Start of Source material
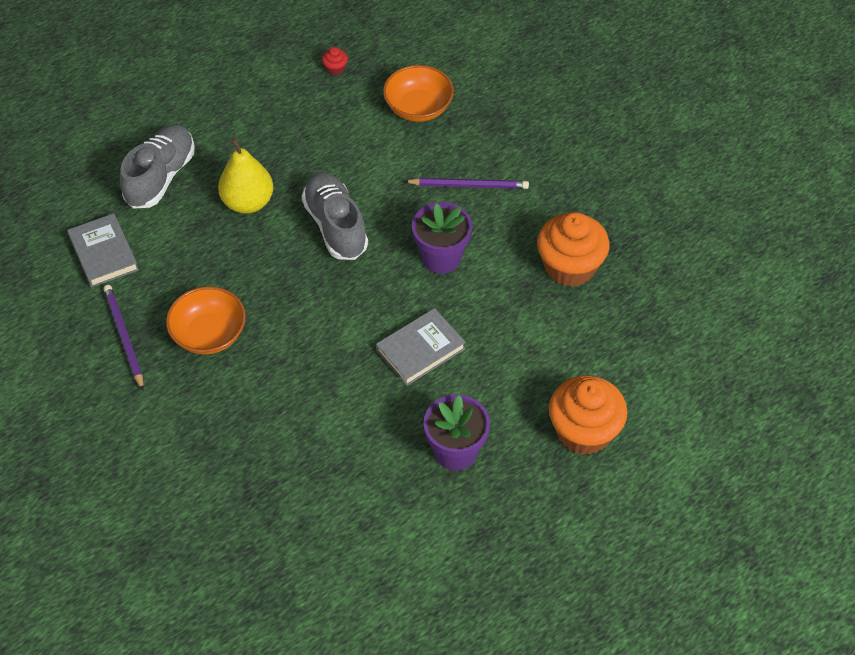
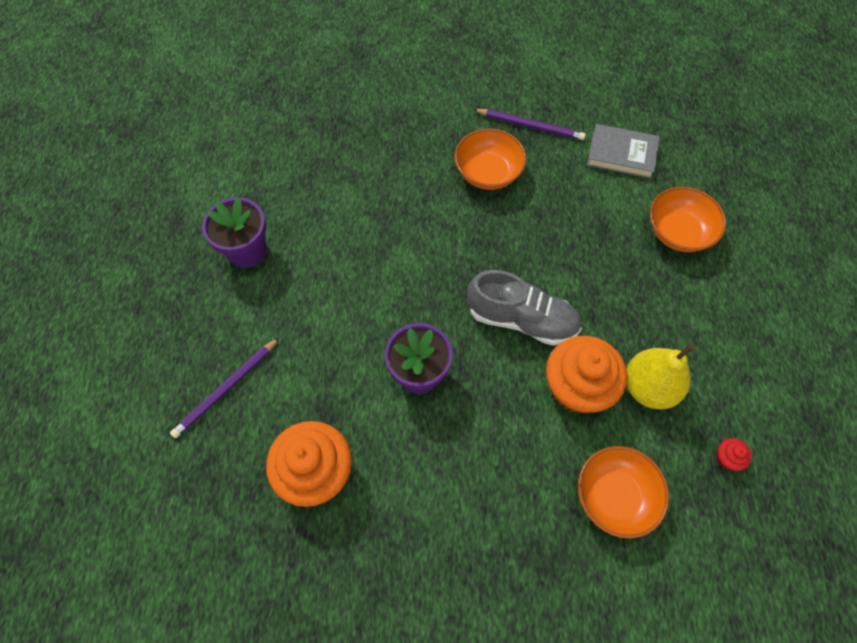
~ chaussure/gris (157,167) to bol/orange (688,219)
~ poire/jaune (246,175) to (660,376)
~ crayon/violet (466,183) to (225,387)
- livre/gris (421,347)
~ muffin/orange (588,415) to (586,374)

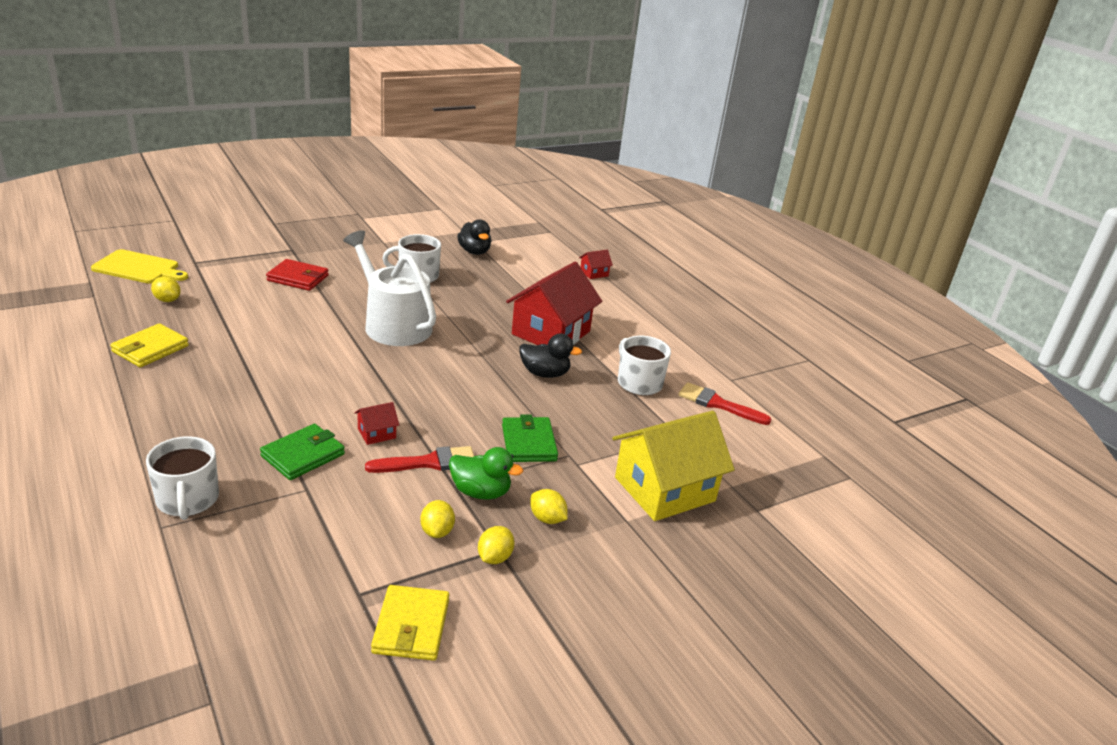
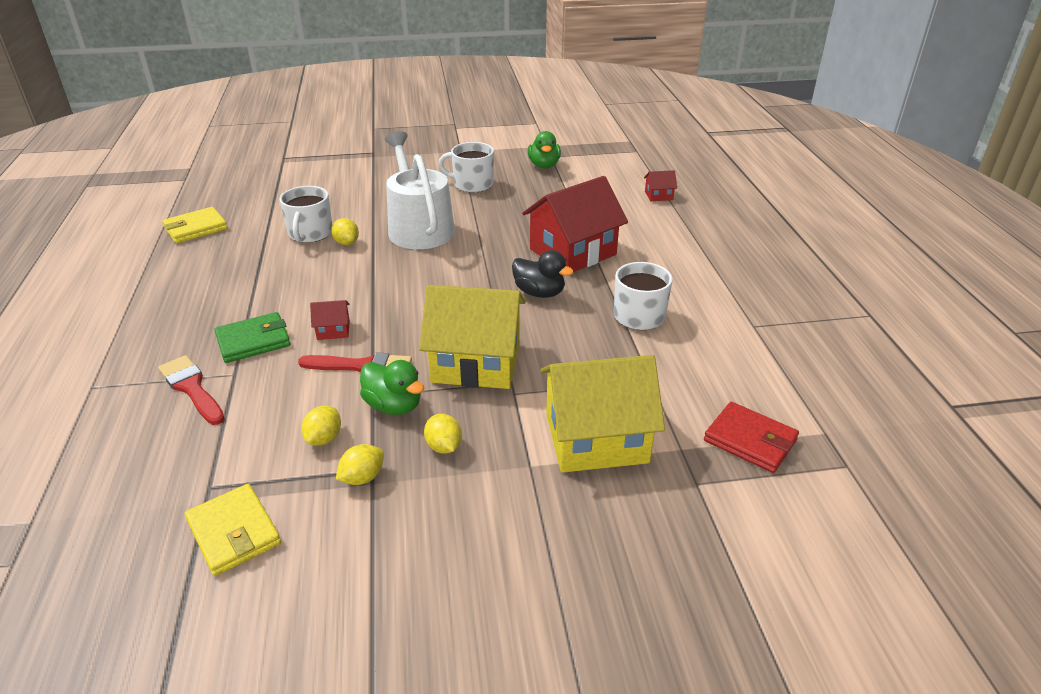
~ canard/noir (474,237) to canard/vert (544,149)
- planche à découper/jaune (139,266)
~ portefeuille/rouge (297,275) to (751,437)
~ citron/jaune (166,289) to (345,231)
~ pinceau/rouge (725,403) to (191,390)
~ portefeuille/vert (530,438) to maison/jaune (472,337)
~ tasse/blanc (182,478) to (306,214)
~ portefeuille/jaune (410,623) = (233,530) 60 degrees counterclockwise

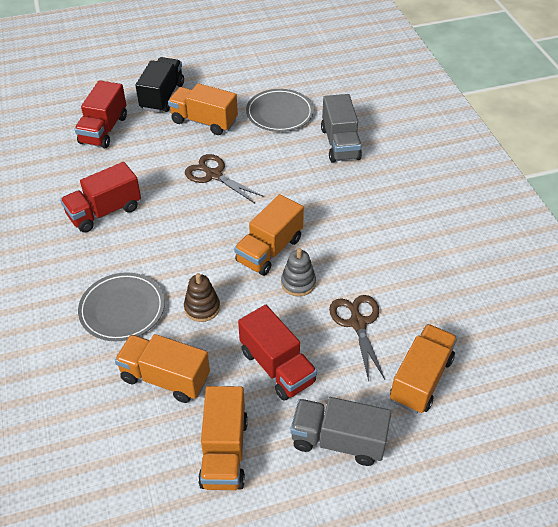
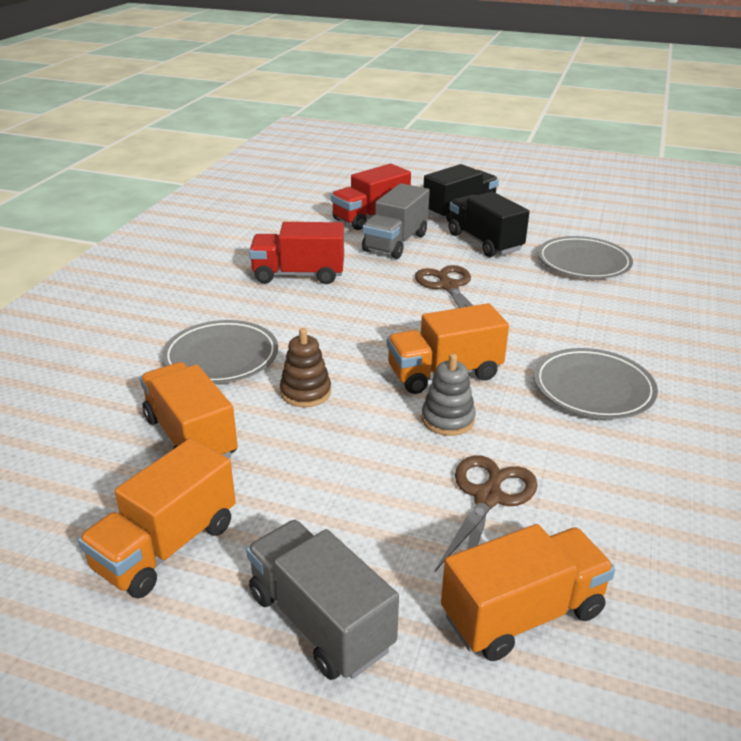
~ camion/orange (203,109) to camion/noir (489,224)
~ camion/gris (341,128) to (396,221)
- camion/rouge (277,353)
+ assiette/gris (596,383)

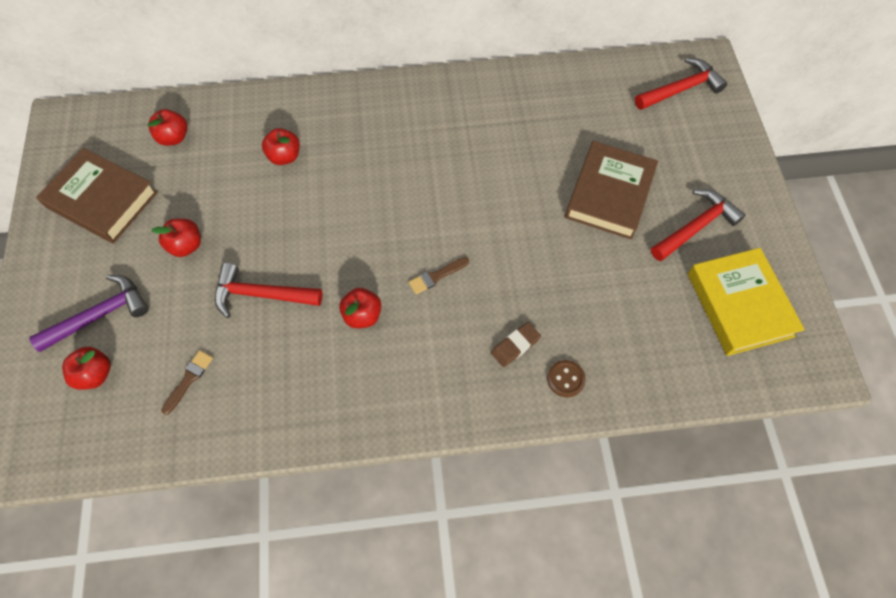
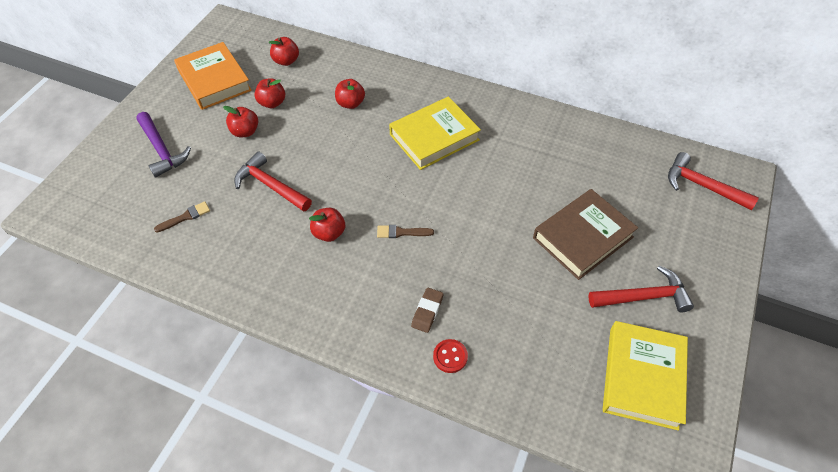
~ marteau/rouge (681,84) = (713,181) 150 degrees counterclockwise
~ livre/marron (97,195) to livre/orange (213,76)
~ marteau/violet (88,313) = (163,145) 60 degrees clockwise
~ gomme/marron (516,344) = (427,310) 60 degrees counterclockwise
~ pomme/rouge (86,368) to (269,93)
~ bouton/marron (566,378) to bouton/rouge (450,356)
+ livre/jaune (435,133)

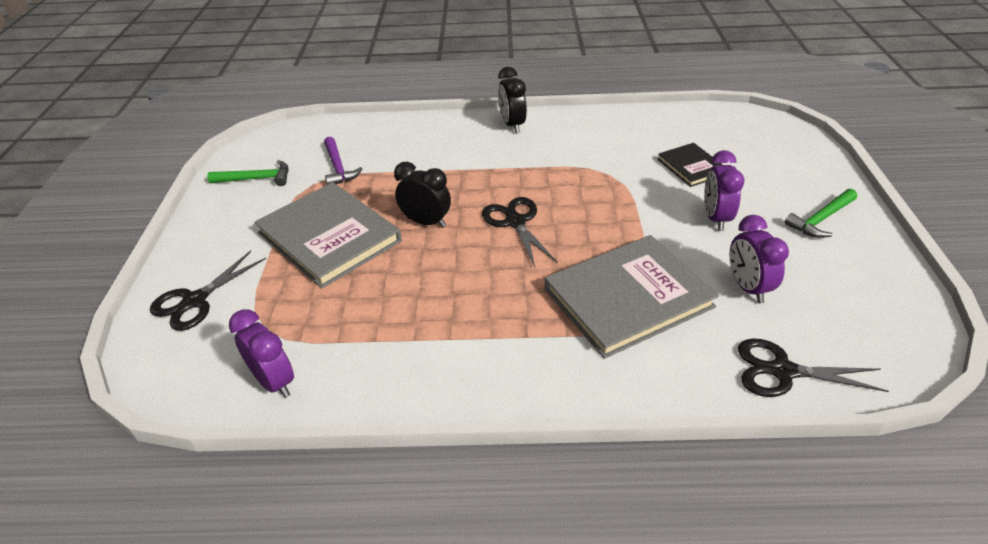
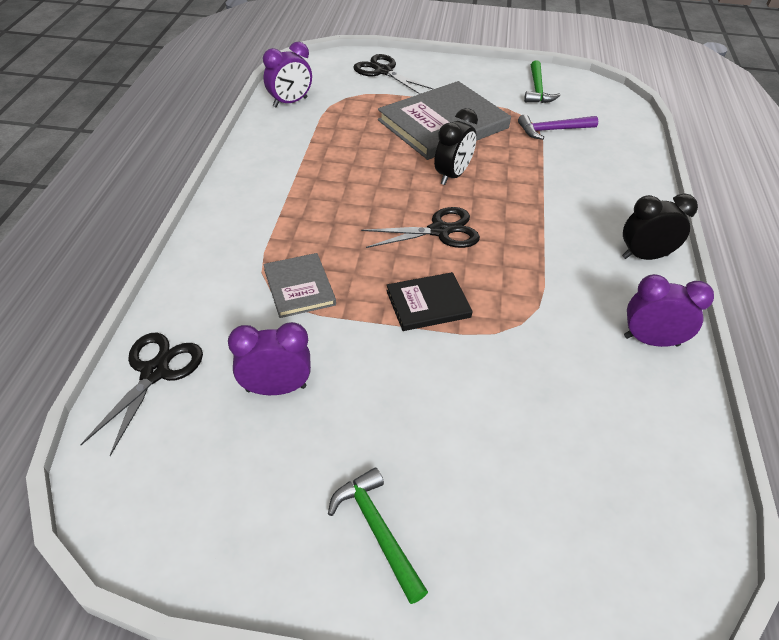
~ livre/noir (690,165) to (429,301)
~ réveil/violet (724,190) to (669,310)
~ livre/gris (632,297) = (299,285) x0.51

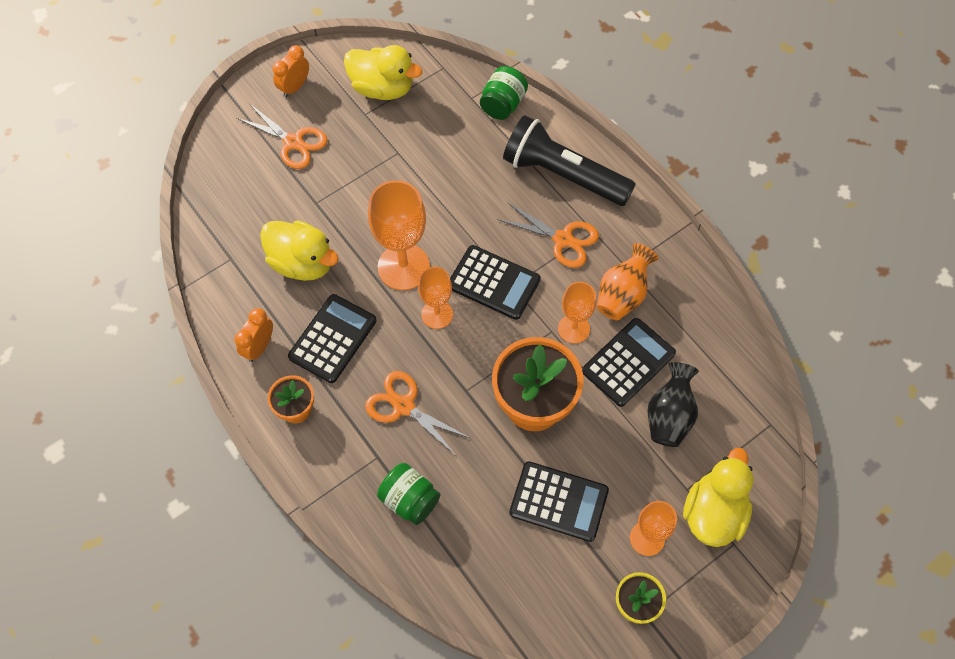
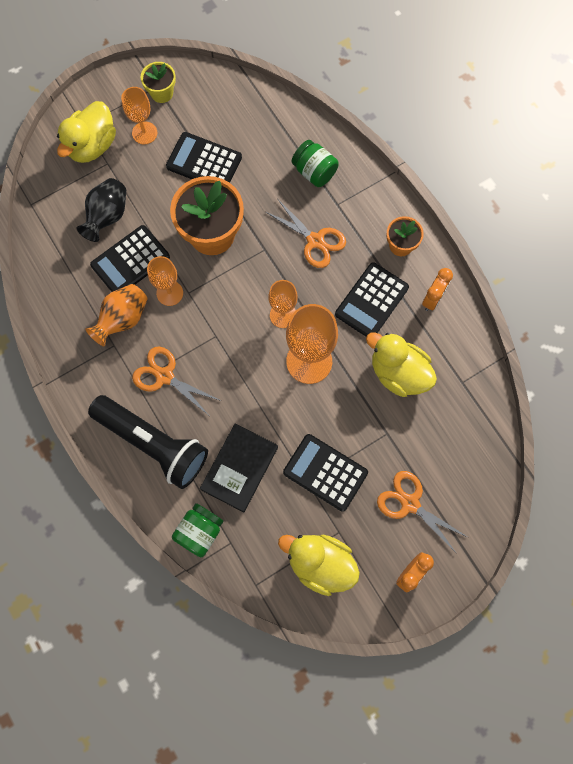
~ calculatrice/noir (495,282) to (325,473)
+ livre/noir (239,468)

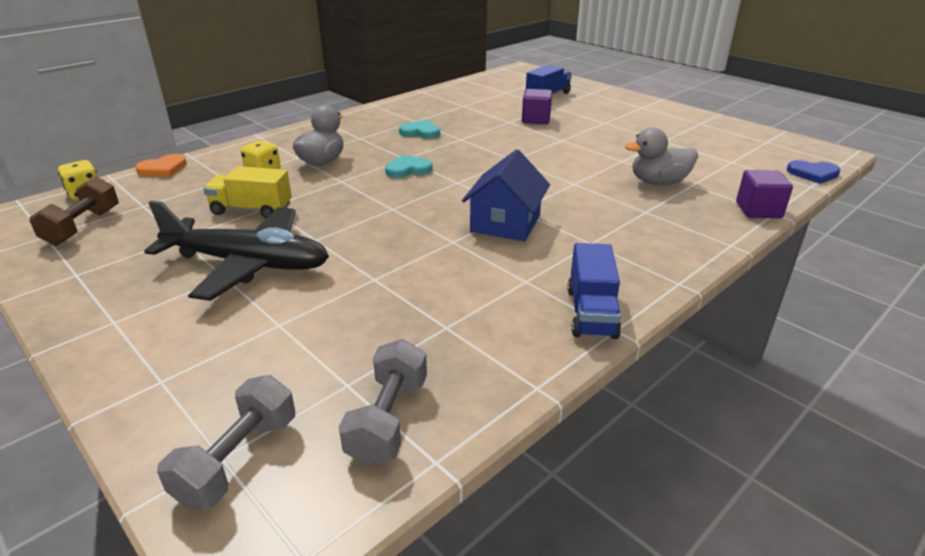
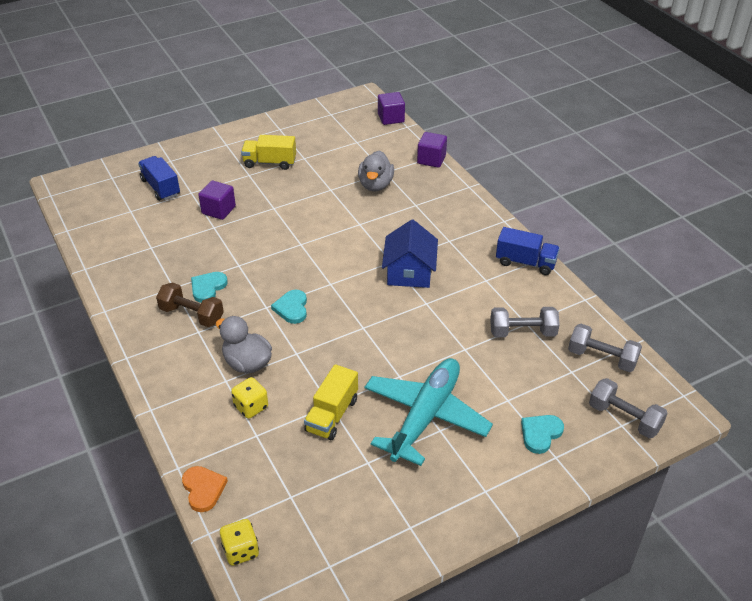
~ maison/bleu (506,195) = (410,253) 60 degrees clockwise
~ cœur/bleu (813,172) to cube/violet (391,108)
~ haltère/marron (74,211) to (190,304)
~ avion/noir (236,251) to avion/turquoise (428,412)
+ camion/jaune (268,152)
+ haltère/gris (525,322)
+ cœur/turquoise (542,434)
End of Source material
* Exercise requirements:
No pictures belong in the output. It should reproduce exactly the lines from the one containing "(466,183) to (225,387)" through the end of the data, both ends included.

* Expected answer:
~ crayon/violet (466,183) to (225,387)
- livre/gris (421,347)
~ muffin/orange (588,415) to (586,374)

~ canard/noir (474,237) to canard/vert (544,149)
- planche à découper/jaune (139,266)
~ portefeuille/rouge (297,275) to (751,437)
~ citron/jaune (166,289) to (345,231)
~ pinceau/rouge (725,403) to (191,390)
~ portefeuille/vert (530,438) to maison/jaune (472,337)
~ tasse/blanc (182,478) to (306,214)
~ portefeuille/jaune (410,623) = (233,530) 60 degrees counterclockwise

~ camion/orange (203,109) to camion/noir (489,224)
~ camion/gris (341,128) to (396,221)
- camion/rouge (277,353)
+ assiette/gris (596,383)

~ marteau/rouge (681,84) = (713,181) 150 degrees counterclockwise
~ livre/marron (97,195) to livre/orange (213,76)
~ marteau/violet (88,313) = (163,145) 60 degrees clockwise
~ gomme/marron (516,344) = (427,310) 60 degrees counterclockwise
~ pomme/rouge (86,368) to (269,93)
~ bouton/marron (566,378) to bouton/rouge (450,356)
+ livre/jaune (435,133)

~ livre/noir (690,165) to (429,301)
~ réveil/violet (724,190) to (669,310)
~ livre/gris (632,297) = (299,285) x0.51

~ calculatrice/noir (495,282) to (325,473)
+ livre/noir (239,468)

~ maison/bleu (506,195) = (410,253) 60 degrees clockwise
~ cœur/bleu (813,172) to cube/violet (391,108)
~ haltère/marron (74,211) to (190,304)
~ avion/noir (236,251) to avion/turquoise (428,412)
+ camion/jaune (268,152)
+ haltère/gris (525,322)
+ cœur/turquoise (542,434)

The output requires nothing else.